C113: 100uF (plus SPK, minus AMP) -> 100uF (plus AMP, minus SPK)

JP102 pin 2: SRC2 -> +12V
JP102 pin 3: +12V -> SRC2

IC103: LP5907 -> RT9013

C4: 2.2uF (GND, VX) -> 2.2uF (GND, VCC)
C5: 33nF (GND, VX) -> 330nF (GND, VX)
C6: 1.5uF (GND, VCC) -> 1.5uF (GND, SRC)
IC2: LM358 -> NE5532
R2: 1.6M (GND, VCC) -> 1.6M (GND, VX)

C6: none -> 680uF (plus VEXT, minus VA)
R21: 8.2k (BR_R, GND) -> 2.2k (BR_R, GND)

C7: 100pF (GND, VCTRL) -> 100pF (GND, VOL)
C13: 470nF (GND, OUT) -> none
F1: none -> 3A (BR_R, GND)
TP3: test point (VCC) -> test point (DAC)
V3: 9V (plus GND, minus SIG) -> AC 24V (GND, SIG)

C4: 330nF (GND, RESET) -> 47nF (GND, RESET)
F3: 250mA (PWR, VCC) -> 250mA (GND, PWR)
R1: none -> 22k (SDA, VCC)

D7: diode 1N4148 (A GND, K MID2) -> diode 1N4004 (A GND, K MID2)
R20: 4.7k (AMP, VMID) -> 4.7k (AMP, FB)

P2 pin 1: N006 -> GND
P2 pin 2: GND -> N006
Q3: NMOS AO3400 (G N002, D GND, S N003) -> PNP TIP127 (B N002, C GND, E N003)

**TASK GOAL**
Every line above with the word "none" is to be copied out.

**RESULT OF THIS TASK**
C6: none -> 680uF (plus VEXT, minus VA)
C13: 470nF (GND, OUT) -> none
F1: none -> 3A (BR_R, GND)
R1: none -> 22k (SDA, VCC)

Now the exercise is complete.